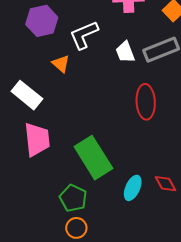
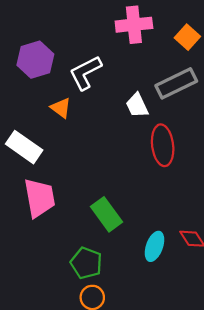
white trapezoid: (125, 52) -> (137, 105), moved
green rectangle: (93, 158) -> (106, 214), size x0.7

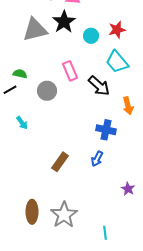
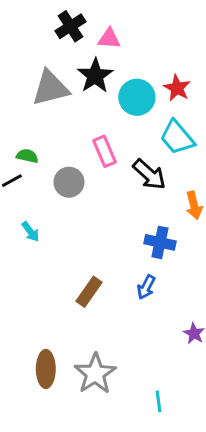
red star: (117, 30) -> (177, 88), turned -30
cyan circle: (91, 36) -> (137, 97), size x1.5

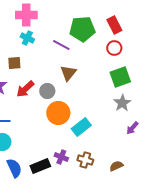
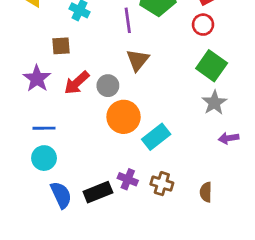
purple line: (61, 45) -> (128, 20), turned 54
green square: (120, 77) -> (212, 66), turned -35
purple arrow: (132, 128) -> (229, 138), turned 40
brown semicircle: (116, 166) -> (206, 192), turned -64

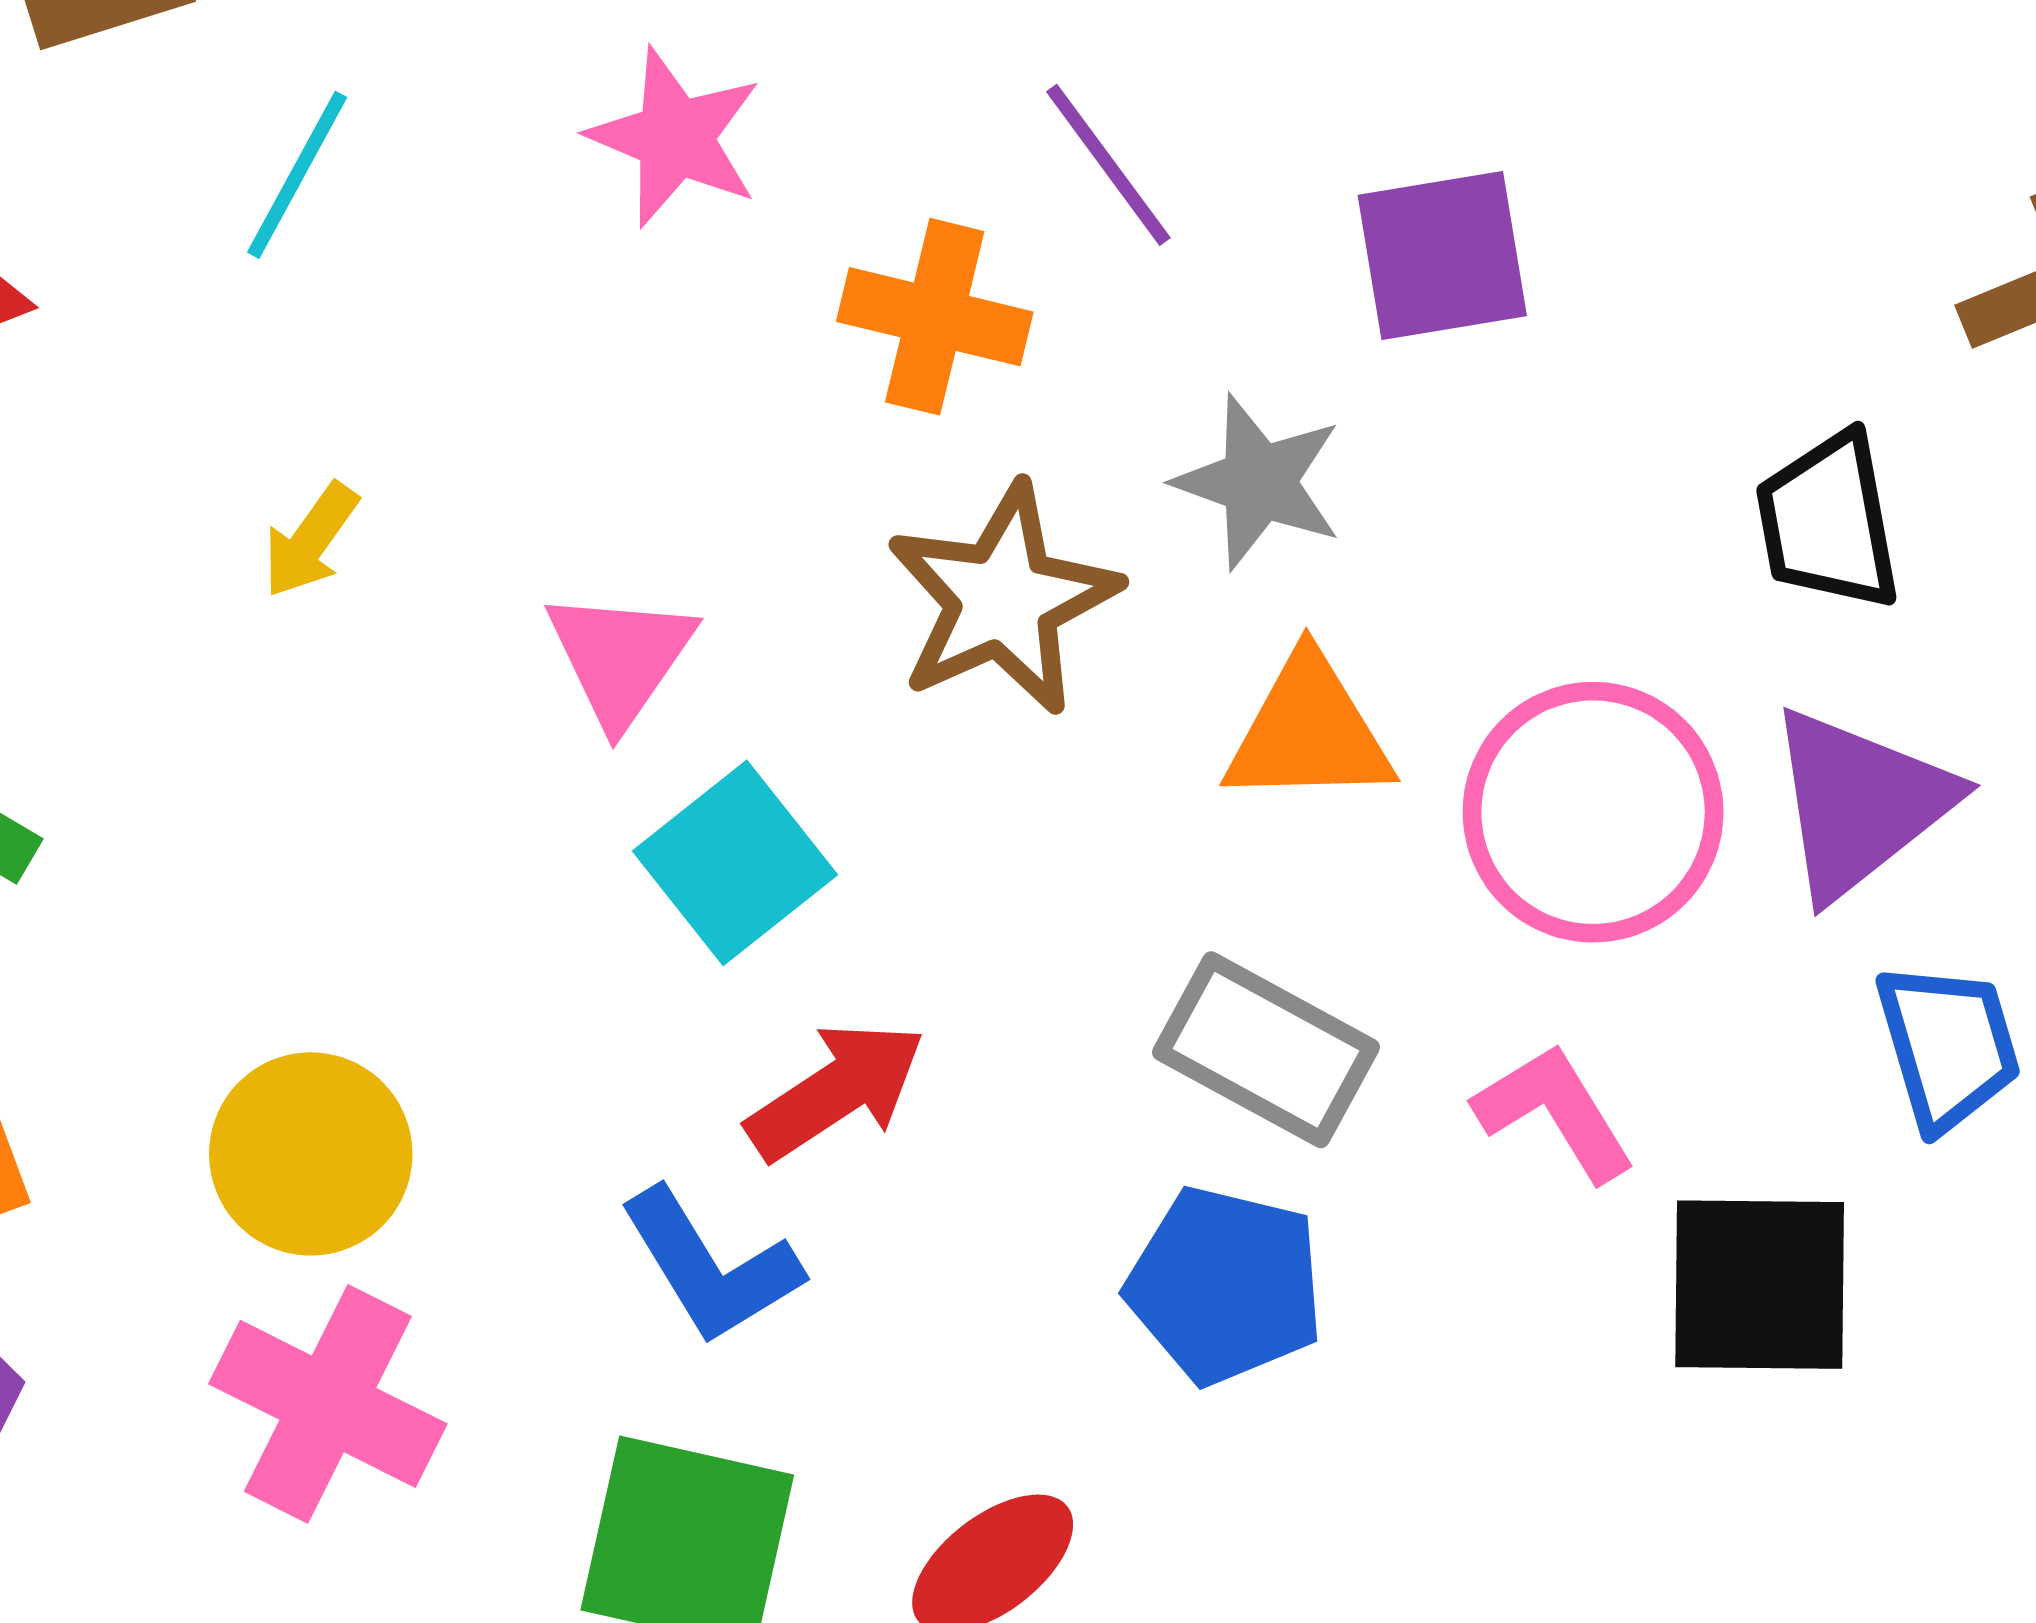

***

• **Exercise directions**:
Could you reproduce exactly the lines from the one containing "cyan circle: (91, 36) -> (137, 97), size x1.5" through the last line of the records, both included, leaving out the pictures?

• **Solution for this exercise**:
cyan circle: (91, 36) -> (137, 97), size x1.5

purple line: (61, 45) -> (128, 20), turned 54
green square: (120, 77) -> (212, 66), turned -35
purple arrow: (132, 128) -> (229, 138), turned 40
brown semicircle: (116, 166) -> (206, 192), turned -64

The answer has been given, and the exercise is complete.